» **Material provided**

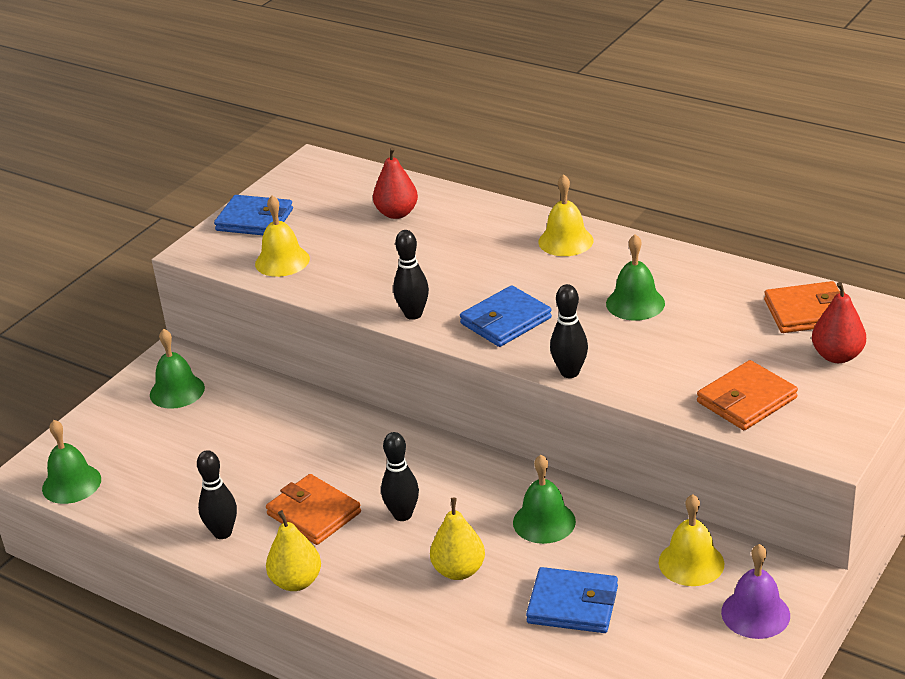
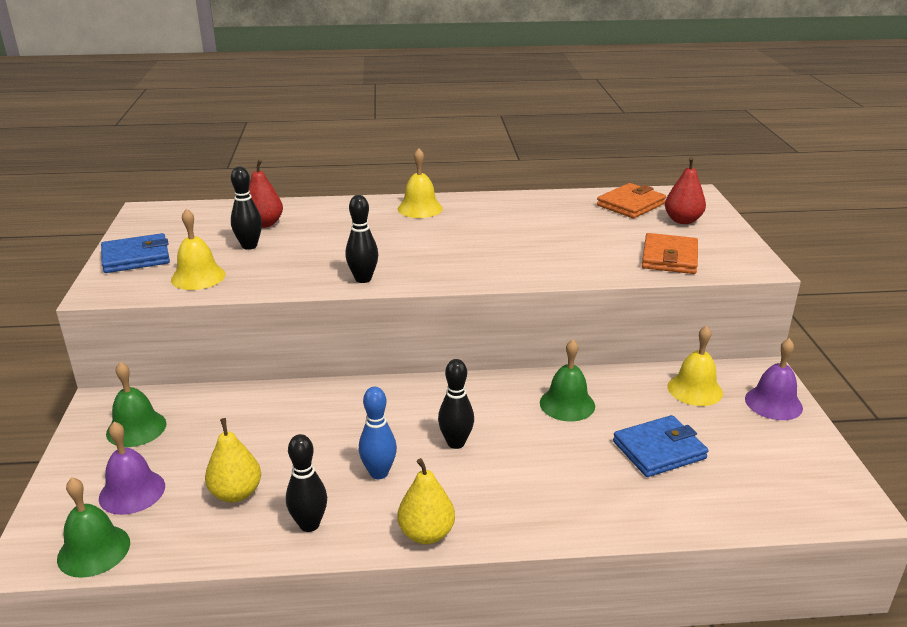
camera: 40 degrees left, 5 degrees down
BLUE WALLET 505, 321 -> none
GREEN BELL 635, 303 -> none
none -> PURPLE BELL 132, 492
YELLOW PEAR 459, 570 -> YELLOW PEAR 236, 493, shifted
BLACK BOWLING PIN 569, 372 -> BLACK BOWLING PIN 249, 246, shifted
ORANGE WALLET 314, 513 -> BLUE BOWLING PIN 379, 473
* * *
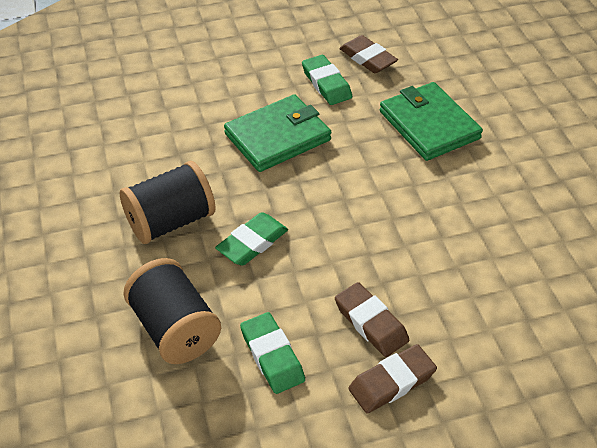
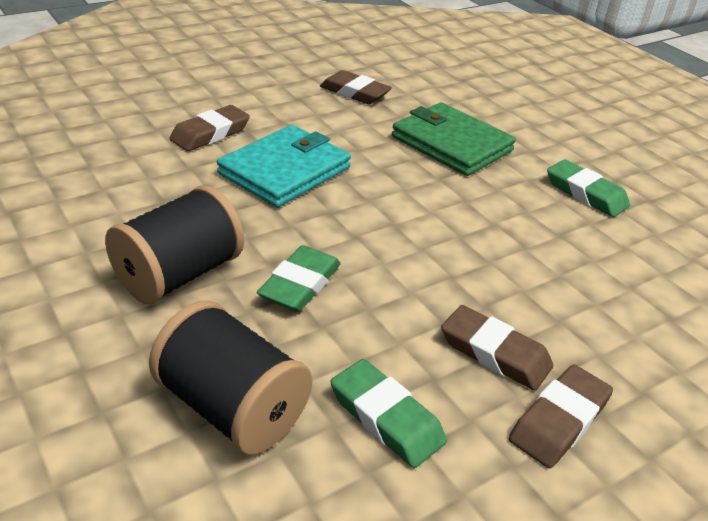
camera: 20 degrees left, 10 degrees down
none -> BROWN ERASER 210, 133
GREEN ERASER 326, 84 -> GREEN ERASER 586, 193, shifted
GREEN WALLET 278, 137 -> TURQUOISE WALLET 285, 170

» **Directions for this task**
Lines from the entries that contain the string "BELL" must be found and copied.

» **Answer section**
GREEN BELL 635, 303 -> none
none -> PURPLE BELL 132, 492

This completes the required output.